Set down every entry word for word. Omit the pictures.
(Records for the task)
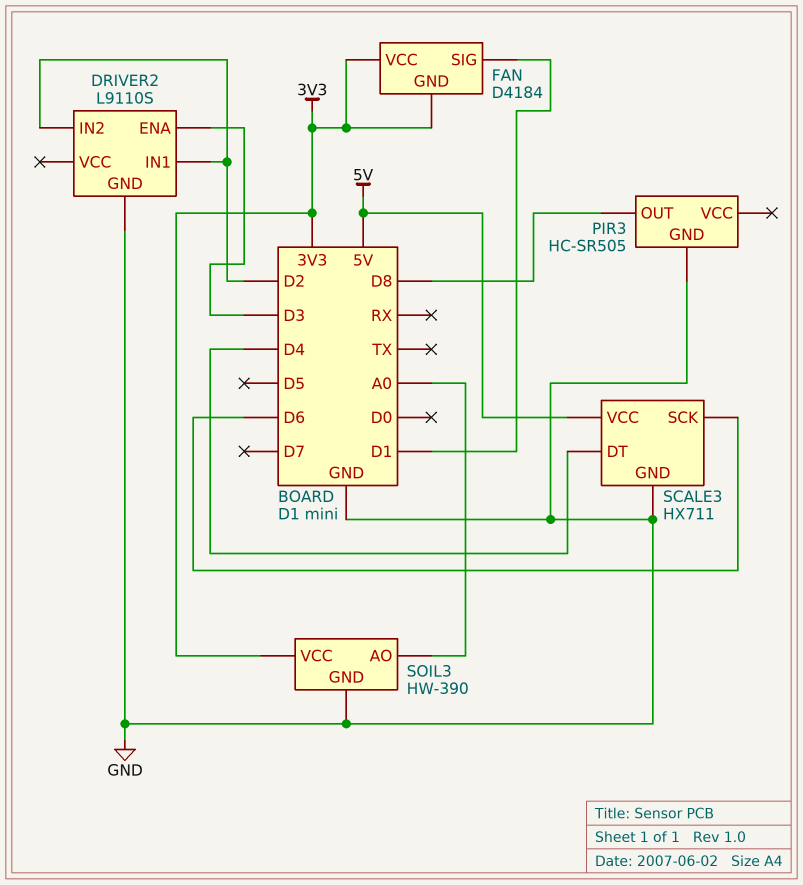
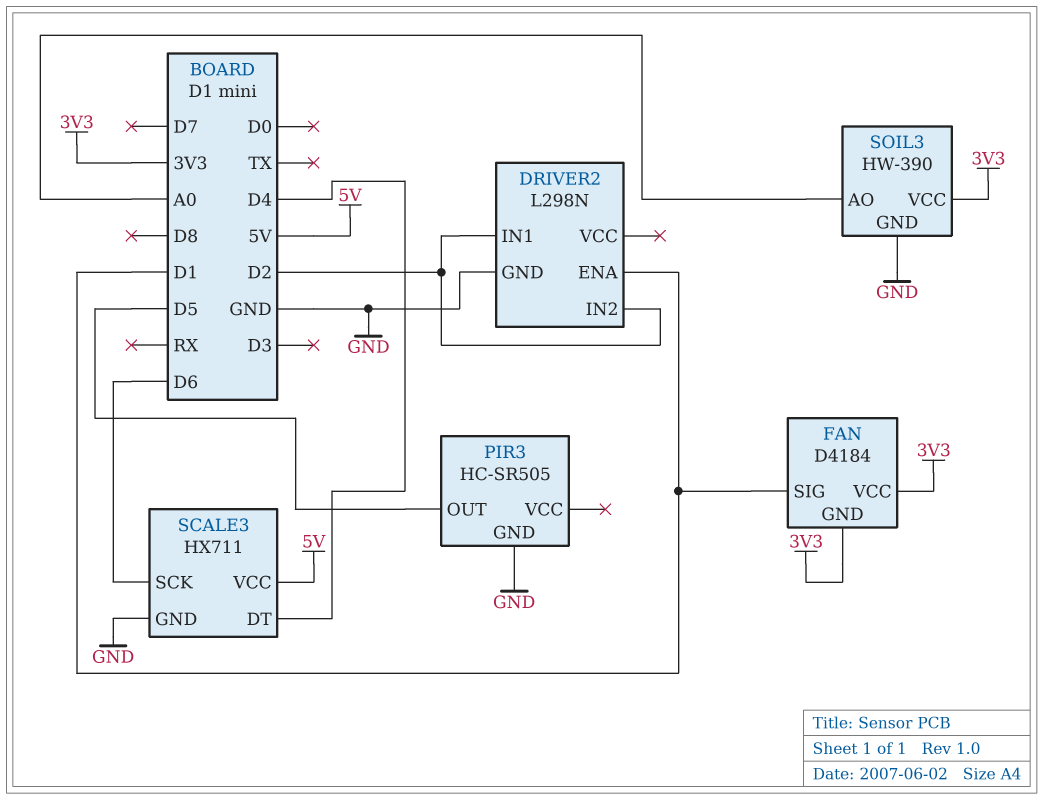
DRIVER2: L9110S -> L298N
DRIVER2 pin ENA: D3 -> D1
PIR3 pin OUT: D8 -> D5

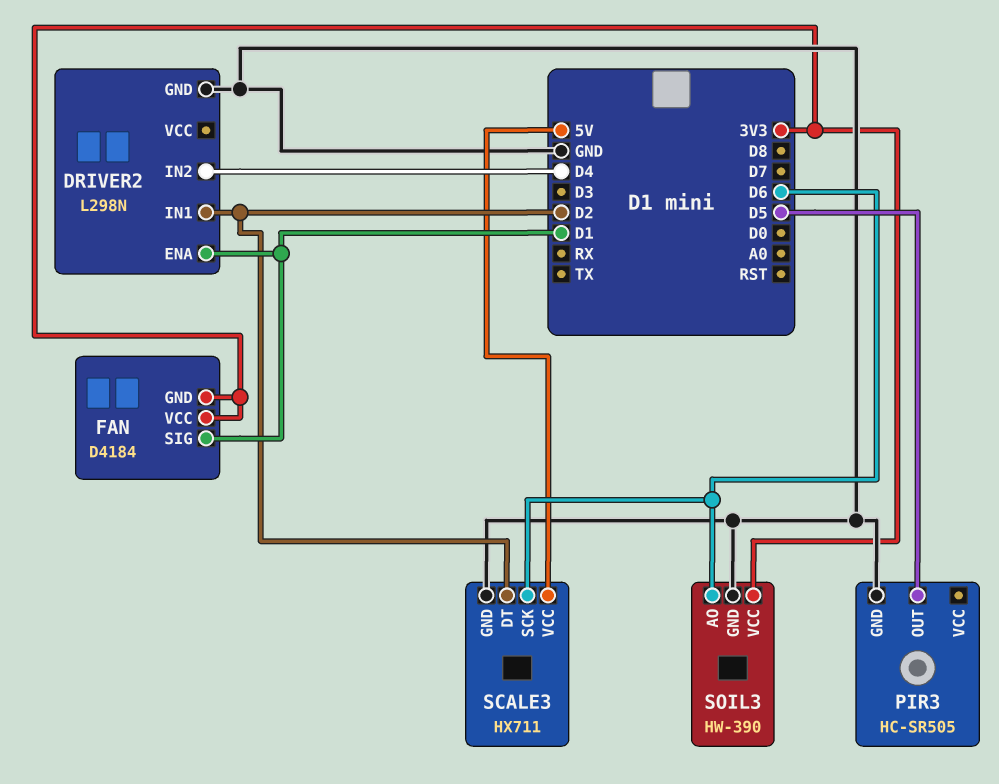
DRIVER2 pin IN2: D2 -> D4
SCALE3 pin DT: D4 -> D2
SOIL3 pin AO: A0 -> D6

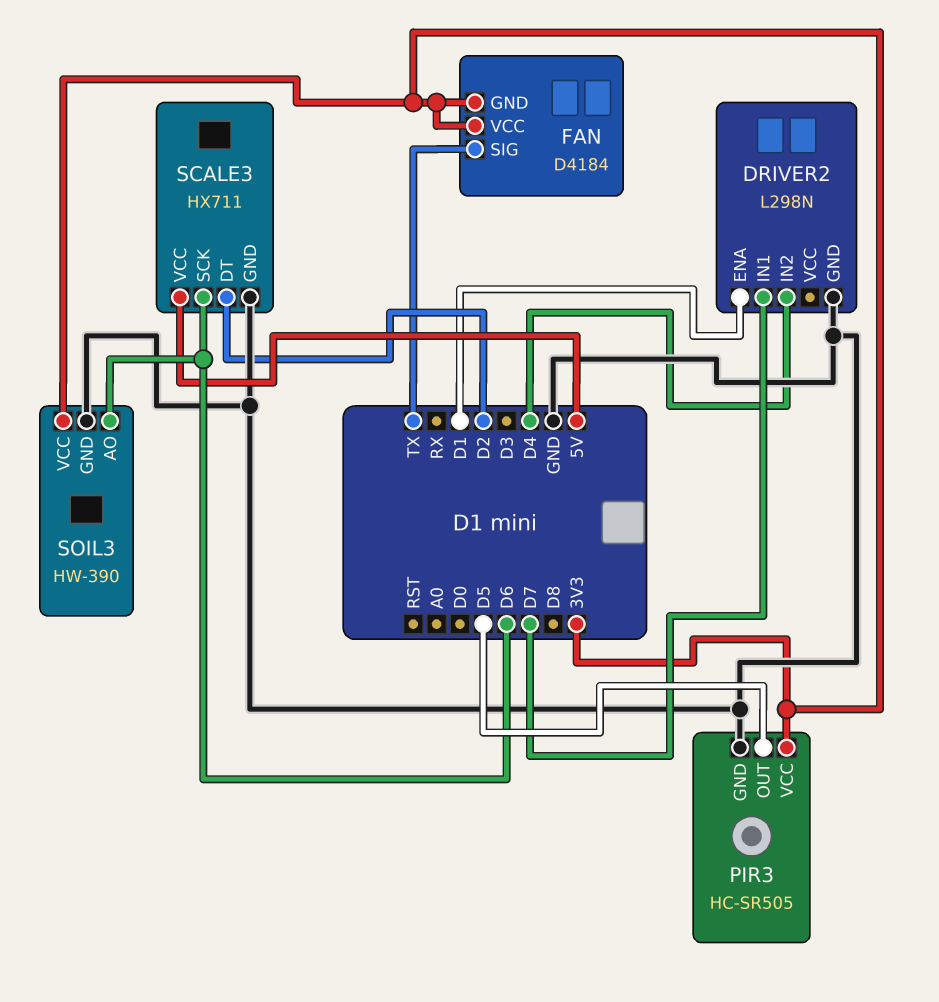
DRIVER2 pin IN1: D2 -> D7
FAN pin SIG: D1 -> TX
PIR3 pin VCC: none -> 3V3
(End Records for the task)
▶ _Answer box_
DRIVER2: L9110S -> L298N
DRIVER2 pin ENA: D3 -> D1
PIR3 pin OUT: D8 -> D5

DRIVER2 pin IN2: D2 -> D4
SCALE3 pin DT: D4 -> D2
SOIL3 pin AO: A0 -> D6

DRIVER2 pin IN1: D2 -> D7
FAN pin SIG: D1 -> TX
PIR3 pin VCC: none -> 3V3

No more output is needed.